→ **Task requirements**
Rewrite the rows from their start through the line containing "b'2 r8 c''8-- f'2-. a'8 d'8\mp |", changing "treble" to "bass" and keeping everything else the same. Leave the pictures out of your answer.
┄┄┄┄┄┄
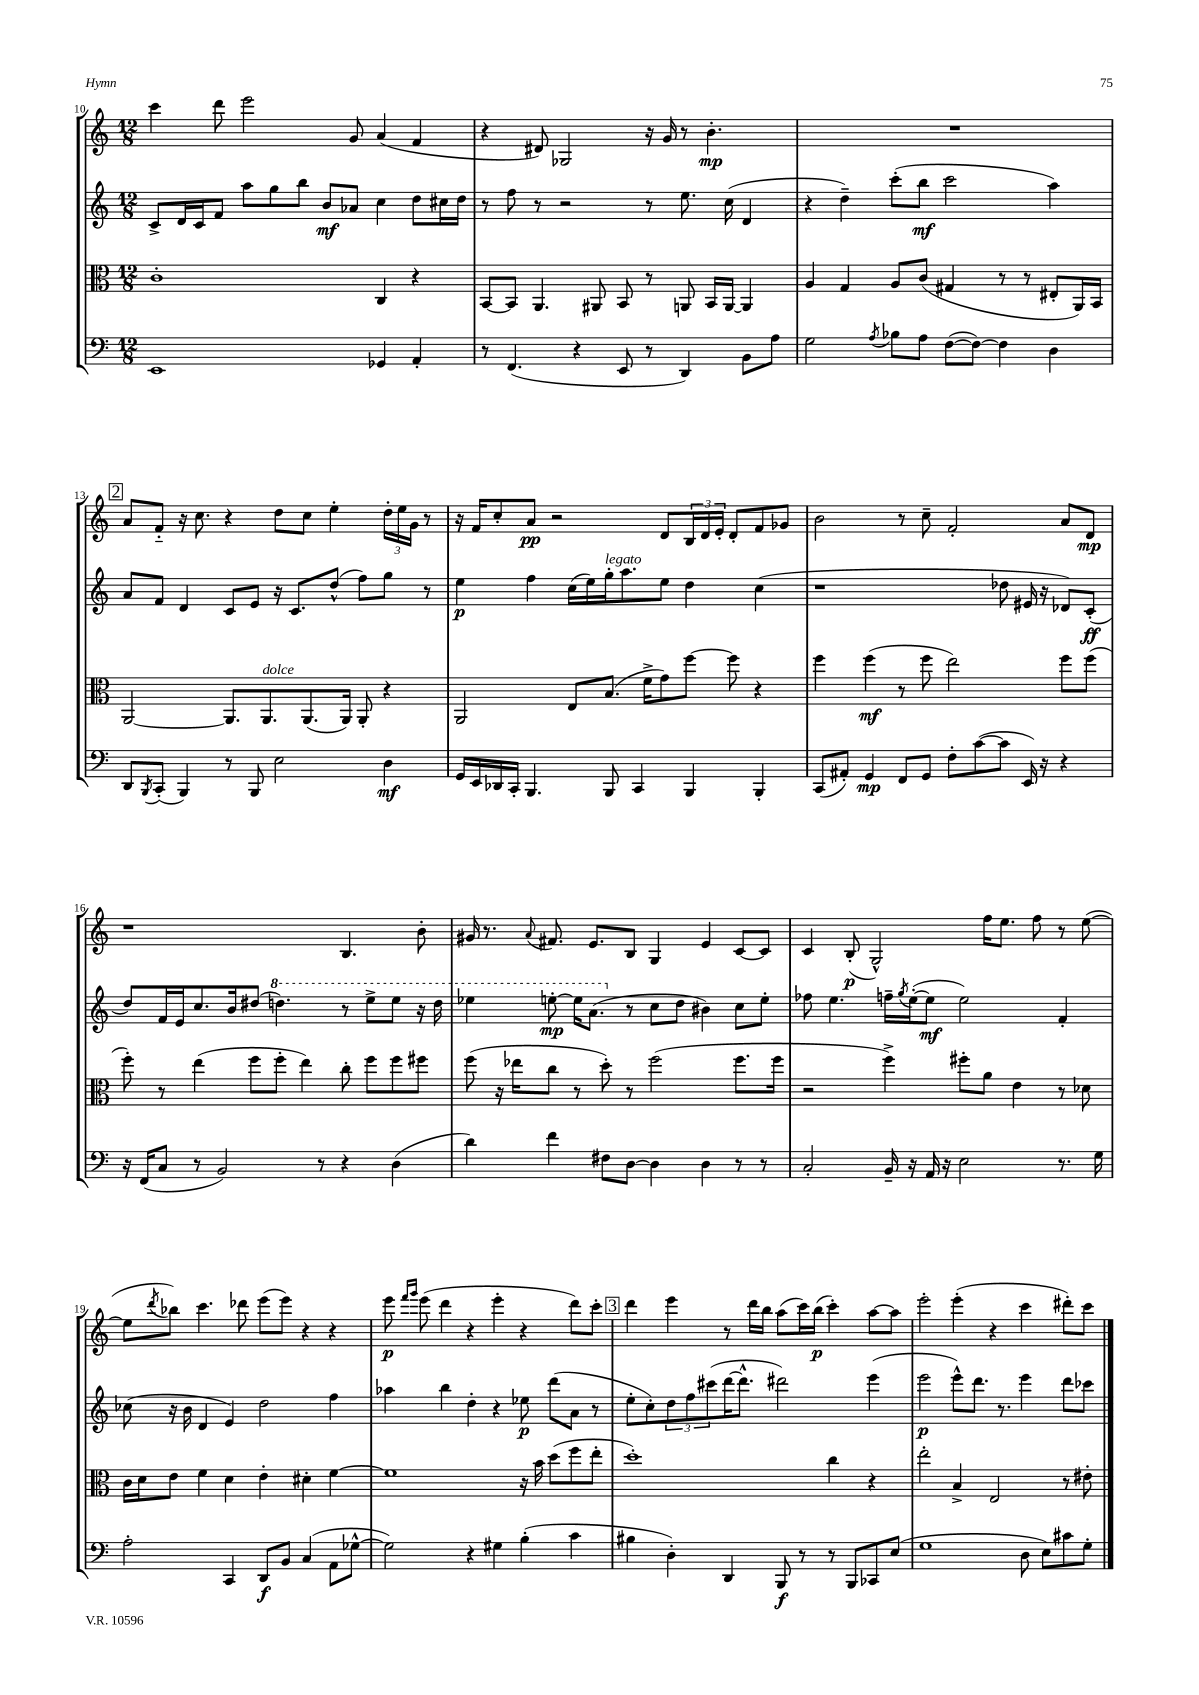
<<
\new StaffGroup <<
\new Staff = "s0" {
    \clef treble \key c \major \numericTimeSignature \time 12/8
    c'''4 d'''8 e'''2 g'8 a'4( f'4 |
    r4 dis'8) ges2 r16 g'16 r8 b'4.-.\mp |
    R1. |
    \mark \markup { \box "2" } a'8 f'8-_ r16 c''8. r4 d''8 c''8 e''4-. \tuplet 3/2 { d''16-. e''16 g'16 } r8 |
    r16 f'16 c''8-. a'8\pp r2 d'8 \tuplet 3/2 { b16 d'16 e'16-. } d'8-. f'8 ges'8 |
    b'2 r8 c''8-- f'2-. a'8 d'8\mp |
    r1 b4. b'8-. |
    gis'16 r8. \appoggiatura { a'8 } fis'8. e'8. b8 g4 e'4 c'8~ c'8 |
    c'4 b8-.\p( g2-^) f''16 e''8. f''8 r8 e''8~( |
    e''8 \acciaccatura { d'''8 } bes''8) c'''4. des'''8 e'''8( e'''8) r4 r4 |
    e'''8\p \grace { f'''16 g'''16 } e'''8( d'''4 r4 e'''4-. r4 d'''8) c'''8-. |
    \mark \markup { \box "3" } d'''4 e'''4 r8 d'''16 b''16 a''8( c'''16) b''16\p( c'''4-.) a''8~ a''8 |
    e'''2-. e'''4-.( r4 c'''4 dis'''8-.) c'''8 \bar "|." |
}
\new Staff = "s1" {
    \clef treble \key c \major \numericTimeSignature \time 12/8
    c'8-> d'16 c'16 f'8 a''8 g''8 b''8 b'8\mf aes'8 c''4 d''8 cis''16 d''16 |
    r8 f''8 r8 r2 r8 e''8. c''16( d'4 |
    r4 d''4--) c'''8-.( b''8\mf c'''2 a''4) |
    \mark \markup { \box "2" } a'8 f'8 d'4 c'8 e'8 r16 c'8. d''8-^( f''8) g''8 r8 |
    e''4\p f''4 c''16( e''16) g''16-.^\markup { \italic "legato" } a''8. e''8 d''4 c''4( |
    r1 des''8 eis'16 r16 des'8) c'8-.\ff( |
    d''8) f'16 e'16 c''8. b'16 dis''8( \ottava #1 d'''!4.) r8 e'''8-> e'''8 r16 d'''16 |
    ees'''4 e'''8~-.\mp e'''16 a''8.( \ottava #0 r8 c''8 d''8 bis'4) c''8 e''8-. |
    fes''8 e''4. f''16-- \acciaccatura { g''8 } e''16~-.( e''8\mf e''2) f'4-. |
    ces''8( r16 b'16 d'4 e'4) d''2 f''4 |
    aes''4 b''4 d''4-. r4 ees''8\p d'''8( a'8 r8 |
    \mark \markup { \box "3" } e''8-. c''8-.) \tuplet 3/2 { d''8 f''8 cis'''8( } d'''16~ d'''8.-^ dis'''2) e'''4( |
    e'''2\p e'''8-^) d'''8. r8. e'''4 d'''8 ces'''8 \bar "|." |
}
\new Staff = "s2" {
    \clef alto \key c \major \numericTimeSignature \time 12/8
    c'1-. c4 r4 |
    b,8~ b,8 a,4. ais,8 b,8 r8 a,8 b,16 a,16~ a,4 |
    a4 g4 a8 c'8( gis4 r8 r8 eis8-. a,16) b,16 |
    \mark \markup { \box "2" } a,2~ a,8. a,8.^\markup { \italic "dolce" } a,8.( a,16) a,8-. r4 |
    a,2 e8 b8.( f'16-> g'8) f''8~ f''8 r4 |
    f''4 f''4\mf( r8 f''8 e''2) f''8 f''8( |
    f''8-.) r8 e''4( f''8 f''8-. e''4) c''8-. f''8 f''8 fis''8 |
    f''8( r16 ees''16 c''8 r8 d''8-.) r8 f''2( f''8. f''16 |
    r2 f''4->) fis''8-. a'8 e'4 r8 des'8 |
    c'16 d'16 e'8 f'4 d'4 e'4-. dis'4-. f'4~ |
    f'1 r16 b'16 d''8( f''8 e''8-. |
    \mark \markup { \box "3" } d''1-.) c''4 r4 |
    e''2-. b4-> e2 r8 eis'8-. \bar "|." |
}
\new Staff = "s3" {
    \clef bass \key c \major \numericTimeSignature \time 12/8
    e,1 ges,4 a,4-. |
    r8 f,4.( r4 e,8 r8 d,4) b,8 a8 |
    g2 \acciaccatura { a8 } bes8 a8 f8~( f8~) f4 d4 |
    \mark \markup { \box "2" } d,8 \acciaccatura { b,,8 } c,8-.( b,,4) r8 b,,8 e2 d4\mf |
    g,16 e,16 des,16 c,16-. b,,4. b,,8 c,4 b,,4 b,,4-. |
    c,8( ais,8-.) g,4\mp f,8 g,8 f8-. c'8~( c'8 e,16) r16 r4 |
    r16 f,16( c8 r8 b,2) r8 r4 d4( |
    d'4) f'4 fis8 d8~ d4 d4 r8 r8 |
    c2-. b,16-- r16 a,16 r16 e2 r8. g16 |
    a2-. c,4 d,8\f b,8 c4( a,8 ges8~-^ |
    ges2) r4 gis4 b4-.( c'4 |
    \mark \markup { \box "3" } bis4 d4-.) d,4 b,,8\f r8 r8 b,,8 ces,8 e8( |
    g1 d8 e8) cis'8 g8-. \bar "|." |
}
>>
>>
\layout { \context { \Score currentBarNumber = #10 } }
┄┄┄┄┄┄
→ **Result of this task**
<<
\new StaffGroup <<
\new Staff = "s0" {
    \clef bass \key c \major \numericTimeSignature \time 12/8
    c'''4 d'''8 e'''2 g'8 a'4( f'4 |
    r4 dis'8) ges2 r16 g'16 r8 b'4.-.\mp |
    R1. |
    \mark \markup { \box "2" } a'8 f'8-_ r16 c''8. r4 d''8 c''8 e''4-. \tuplet 3/2 { d''16-. e''16 g'16 } r8 |
    r16 f'16 c''8-. a'8\pp r2 d'8 \tuplet 3/2 { b16 d'16 e'16-. } d'8-. f'8 ges'8 |
    b'2 r8 c''8-- f'2-. a'8 d'8\mp |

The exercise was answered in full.